_EXERCISE BRIEF_. Lay out the lines running from the one with "Question: Which of" to the one with "In the second" as a numbered list, leaving out blank lines.

_Records from a collection_.
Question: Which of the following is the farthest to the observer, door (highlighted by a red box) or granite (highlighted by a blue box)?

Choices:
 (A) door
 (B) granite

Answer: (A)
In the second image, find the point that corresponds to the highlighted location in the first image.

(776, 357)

* * *

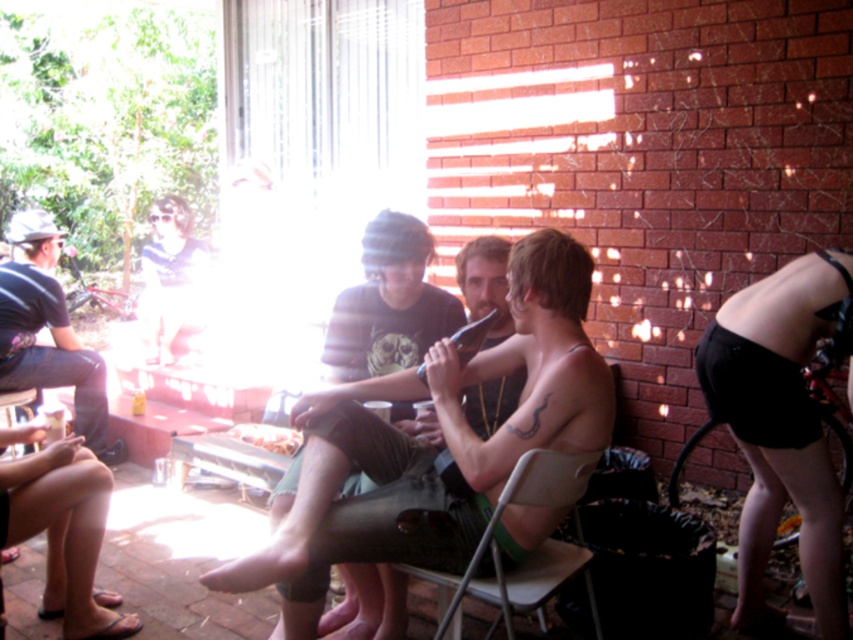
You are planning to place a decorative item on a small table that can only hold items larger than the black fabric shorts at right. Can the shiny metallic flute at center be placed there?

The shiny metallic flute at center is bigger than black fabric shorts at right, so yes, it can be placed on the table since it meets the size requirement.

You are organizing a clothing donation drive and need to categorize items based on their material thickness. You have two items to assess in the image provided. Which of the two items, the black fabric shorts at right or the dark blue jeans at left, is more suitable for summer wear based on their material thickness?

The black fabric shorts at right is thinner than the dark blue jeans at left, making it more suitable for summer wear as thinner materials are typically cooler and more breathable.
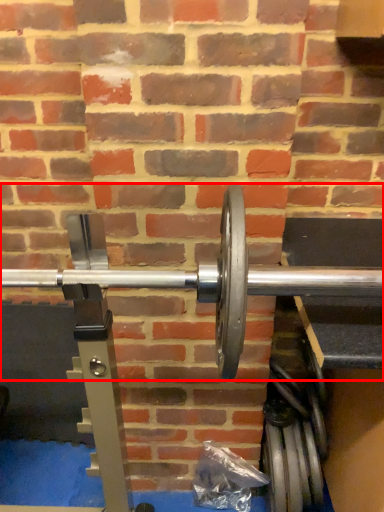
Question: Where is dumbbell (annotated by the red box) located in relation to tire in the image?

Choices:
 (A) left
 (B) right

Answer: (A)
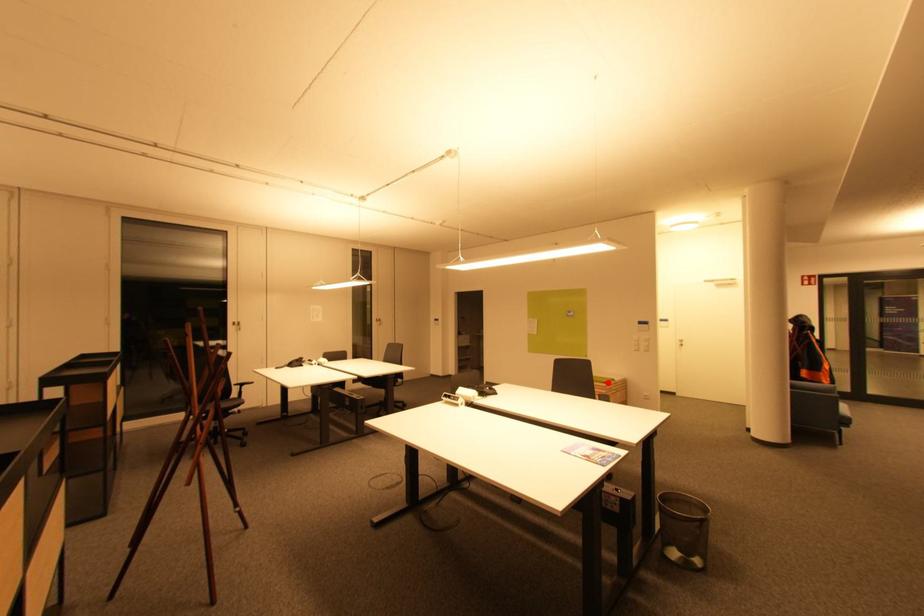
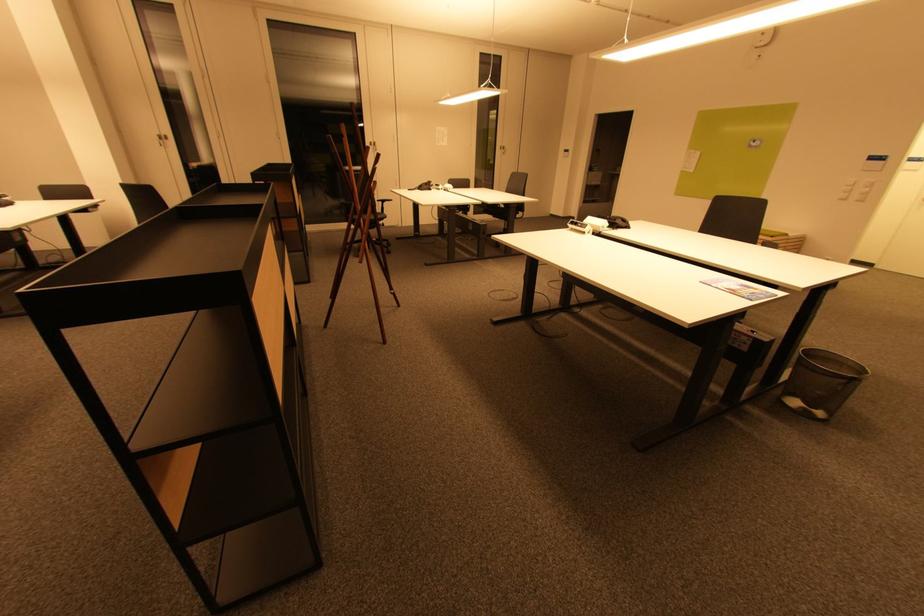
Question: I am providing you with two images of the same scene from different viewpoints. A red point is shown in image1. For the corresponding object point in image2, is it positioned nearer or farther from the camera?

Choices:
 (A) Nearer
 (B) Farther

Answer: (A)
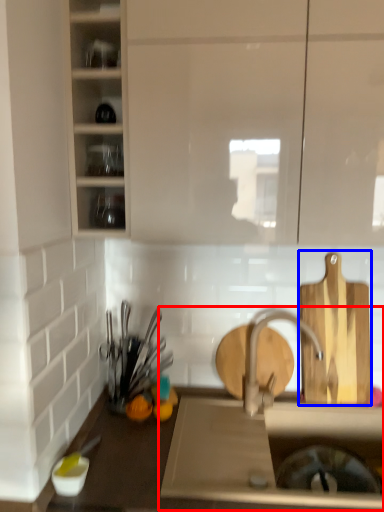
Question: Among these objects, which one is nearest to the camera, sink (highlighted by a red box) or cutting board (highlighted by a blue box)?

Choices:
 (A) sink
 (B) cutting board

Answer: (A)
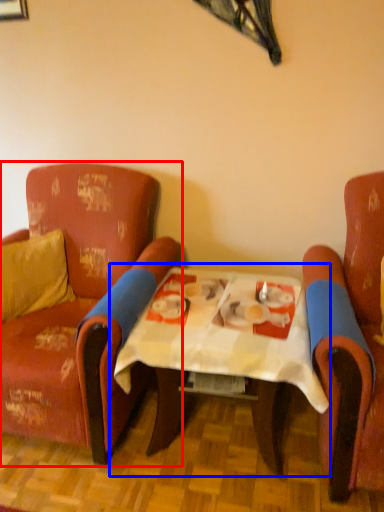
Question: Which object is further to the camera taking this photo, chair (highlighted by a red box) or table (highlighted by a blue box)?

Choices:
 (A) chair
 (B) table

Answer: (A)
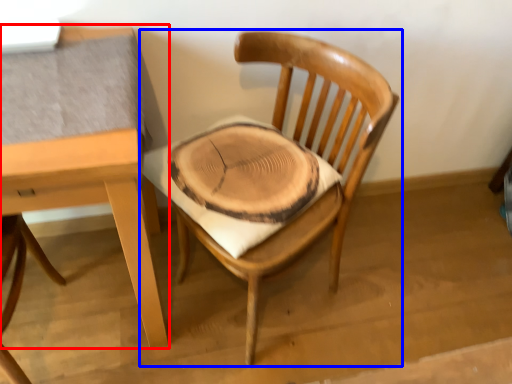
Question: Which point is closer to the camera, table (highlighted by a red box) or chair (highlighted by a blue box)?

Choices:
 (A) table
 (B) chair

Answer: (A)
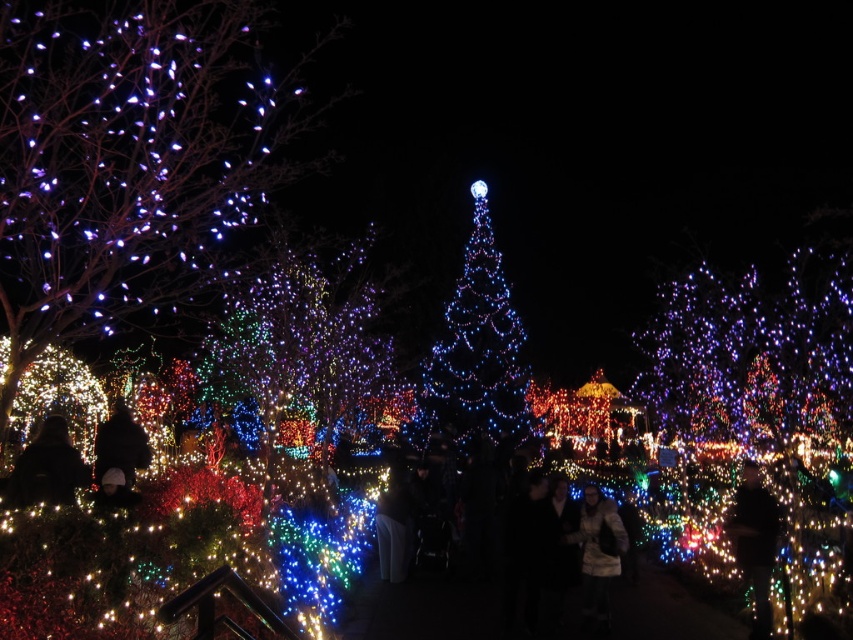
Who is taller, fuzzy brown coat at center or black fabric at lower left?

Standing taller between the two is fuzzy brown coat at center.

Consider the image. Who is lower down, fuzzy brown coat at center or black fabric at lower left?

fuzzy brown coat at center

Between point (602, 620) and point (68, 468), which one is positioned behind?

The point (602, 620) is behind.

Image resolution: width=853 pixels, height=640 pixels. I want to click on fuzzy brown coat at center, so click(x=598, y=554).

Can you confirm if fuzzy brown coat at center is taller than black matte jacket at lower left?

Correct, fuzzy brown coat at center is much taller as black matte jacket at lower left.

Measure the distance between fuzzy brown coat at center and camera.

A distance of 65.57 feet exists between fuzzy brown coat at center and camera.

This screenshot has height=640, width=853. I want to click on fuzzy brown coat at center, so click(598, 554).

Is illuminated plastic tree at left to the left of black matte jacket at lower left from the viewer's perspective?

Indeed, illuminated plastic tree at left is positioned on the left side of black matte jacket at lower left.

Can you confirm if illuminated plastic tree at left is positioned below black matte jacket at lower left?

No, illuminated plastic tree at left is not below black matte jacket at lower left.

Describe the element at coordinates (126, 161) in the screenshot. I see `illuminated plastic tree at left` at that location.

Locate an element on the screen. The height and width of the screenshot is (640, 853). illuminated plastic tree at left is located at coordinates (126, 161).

_ANSWER TO THE PROBLEM_.
1. Question: Which of the following is the farthest to the observer, door (highlighted by a red box) or granite (highlighted by a blue box)?
2. Choices:
3.  (A) door
4.  (B) granite
5. Answer: (A)
6. In the second image, find the point that corresponds to the highlighted location in the first image.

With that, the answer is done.